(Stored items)
┌────────

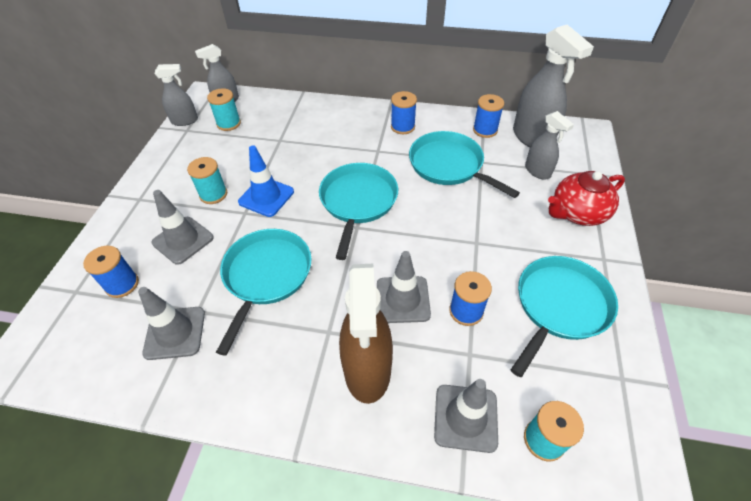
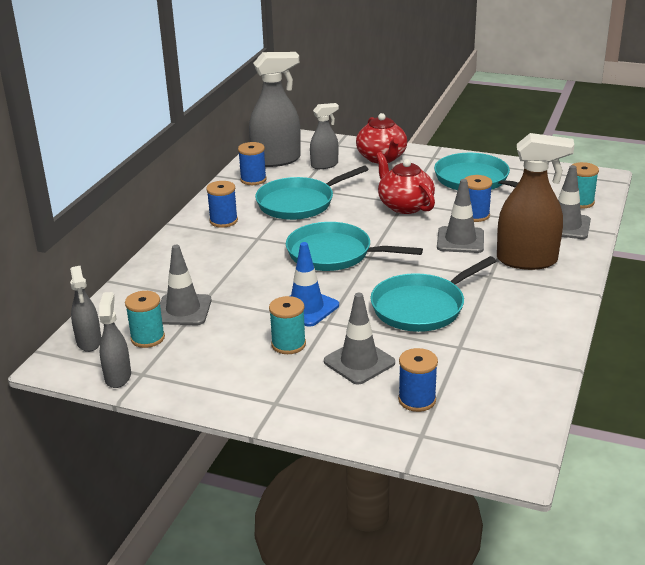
camera: 80 degrees left, 20 degrees down
grey traffic cone [138,287,205,360] -> grey traffic cone moved to [160,245,212,325]
turquoise pan [216,229,311,356] -> turquoise pan turned 60 degrees counterclockwise [370,256,496,332]
none -> red teapot [376,152,435,214]

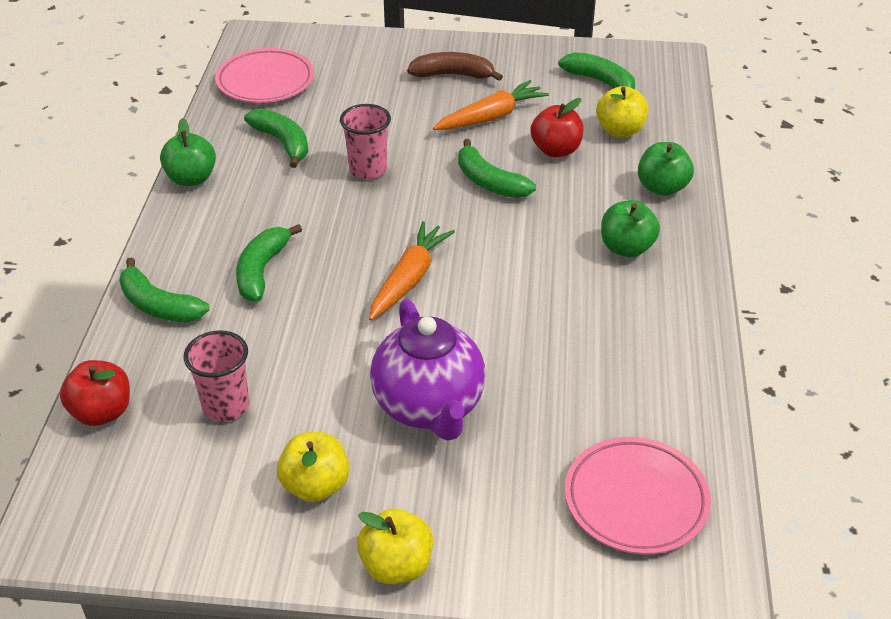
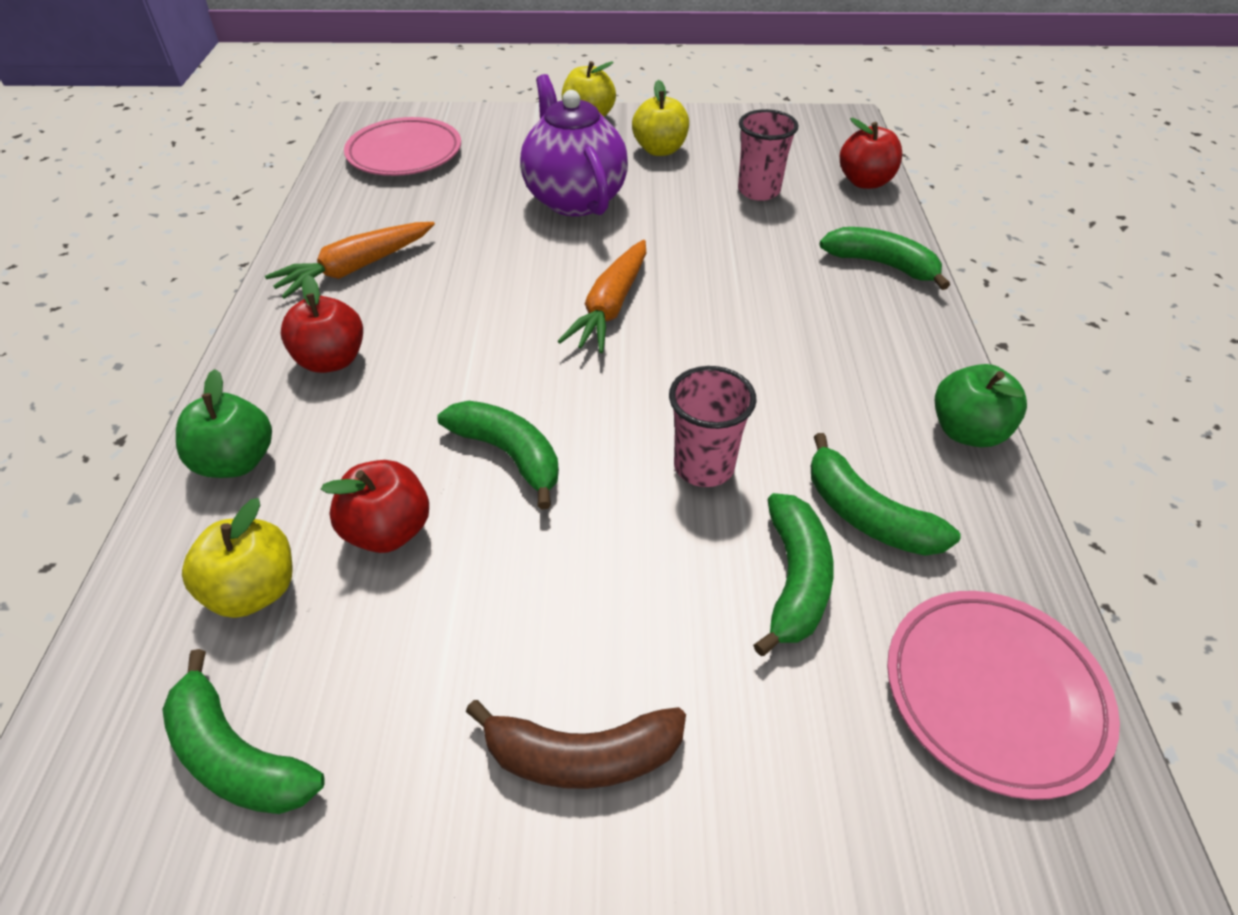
camera: 175 degrees right, 5 degrees up
green banana [236,224,302,301] -> green banana moved to [753,493,834,656]
orange carrot [433,80,549,130] -> orange carrot moved to [265,222,435,299]
green apple [601,200,660,257] -> red apple [280,275,363,373]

└────────

=== INSTRUCTIONS FOR THE TASK ===
Report every line in the data that holds "degrees", copying each one.

=== SOLUTION FOR THIS EXERCISE ===
camera: 80 degrees left, 20 degrees down
turquoise pan [216,229,311,356] -> turquoise pan turned 60 degrees counterclockwise [370,256,496,332]
camera: 175 degrees right, 5 degrees up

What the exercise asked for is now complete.